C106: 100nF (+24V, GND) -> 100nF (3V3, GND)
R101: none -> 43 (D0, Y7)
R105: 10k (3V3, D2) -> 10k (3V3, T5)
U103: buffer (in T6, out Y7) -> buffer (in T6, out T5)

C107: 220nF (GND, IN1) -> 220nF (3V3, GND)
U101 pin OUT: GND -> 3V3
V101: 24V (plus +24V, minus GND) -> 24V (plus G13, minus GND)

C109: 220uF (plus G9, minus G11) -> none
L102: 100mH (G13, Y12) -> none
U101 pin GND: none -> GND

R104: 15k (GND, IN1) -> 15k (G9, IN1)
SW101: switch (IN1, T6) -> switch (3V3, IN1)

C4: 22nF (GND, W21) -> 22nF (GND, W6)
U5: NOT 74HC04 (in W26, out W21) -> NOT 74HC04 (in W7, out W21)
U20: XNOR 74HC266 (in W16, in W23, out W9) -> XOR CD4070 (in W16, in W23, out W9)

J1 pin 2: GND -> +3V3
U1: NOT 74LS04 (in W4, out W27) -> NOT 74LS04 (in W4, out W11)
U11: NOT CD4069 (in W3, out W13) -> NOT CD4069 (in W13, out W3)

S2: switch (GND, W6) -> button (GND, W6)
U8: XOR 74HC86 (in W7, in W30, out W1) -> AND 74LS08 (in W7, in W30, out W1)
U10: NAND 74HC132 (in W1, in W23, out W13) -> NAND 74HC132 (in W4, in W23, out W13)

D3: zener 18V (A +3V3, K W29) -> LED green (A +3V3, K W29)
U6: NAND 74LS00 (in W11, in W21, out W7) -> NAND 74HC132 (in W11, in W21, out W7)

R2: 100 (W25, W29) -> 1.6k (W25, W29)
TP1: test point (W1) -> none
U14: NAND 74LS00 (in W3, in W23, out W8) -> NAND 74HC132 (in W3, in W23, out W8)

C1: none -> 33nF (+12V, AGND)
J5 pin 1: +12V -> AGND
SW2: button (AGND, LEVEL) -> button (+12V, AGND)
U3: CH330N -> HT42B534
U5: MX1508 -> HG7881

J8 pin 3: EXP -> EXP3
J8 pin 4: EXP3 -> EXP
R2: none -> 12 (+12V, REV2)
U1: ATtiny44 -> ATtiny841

++++++++++++++++++++

* _Task requirements_: Set down every line of the listing again, exactly.

* _Answer space_:
C106: 100nF (+24V, GND) -> 100nF (3V3, GND)
R101: none -> 43 (D0, Y7)
R105: 10k (3V3, D2) -> 10k (3V3, T5)
U103: buffer (in T6, out Y7) -> buffer (in T6, out T5)

C107: 220nF (GND, IN1) -> 220nF (3V3, GND)
U101 pin OUT: GND -> 3V3
V101: 24V (plus +24V, minus GND) -> 24V (plus G13, minus GND)

C109: 220uF (plus G9, minus G11) -> none
L102: 100mH (G13, Y12) -> none
U101 pin GND: none -> GND

R104: 15k (GND, IN1) -> 15k (G9, IN1)
SW101: switch (IN1, T6) -> switch (3V3, IN1)

C4: 22nF (GND, W21) -> 22nF (GND, W6)
U5: NOT 74HC04 (in W26, out W21) -> NOT 74HC04 (in W7, out W21)
U20: XNOR 74HC266 (in W16, in W23, out W9) -> XOR CD4070 (in W16, in W23, out W9)

J1 pin 2: GND -> +3V3
U1: NOT 74LS04 (in W4, out W27) -> NOT 74LS04 (in W4, out W11)
U11: NOT CD4069 (in W3, out W13) -> NOT CD4069 (in W13, out W3)

S2: switch (GND, W6) -> button (GND, W6)
U8: XOR 74HC86 (in W7, in W30, out W1) -> AND 74LS08 (in W7, in W30, out W1)
U10: NAND 74HC132 (in W1, in W23, out W13) -> NAND 74HC132 (in W4, in W23, out W13)

D3: zener 18V (A +3V3, K W29) -> LED green (A +3V3, K W29)
U6: NAND 74LS00 (in W11, in W21, out W7) -> NAND 74HC132 (in W11, in W21, out W7)

R2: 100 (W25, W29) -> 1.6k (W25, W29)
TP1: test point (W1) -> none
U14: NAND 74LS00 (in W3, in W23, out W8) -> NAND 74HC132 (in W3, in W23, out W8)

C1: none -> 33nF (+12V, AGND)
J5 pin 1: +12V -> AGND
SW2: button (AGND, LEVEL) -> button (+12V, AGND)
U3: CH330N -> HT42B534
U5: MX1508 -> HG7881

J8 pin 3: EXP -> EXP3
J8 pin 4: EXP3 -> EXP
R2: none -> 12 (+12V, REV2)
U1: ATtiny44 -> ATtiny841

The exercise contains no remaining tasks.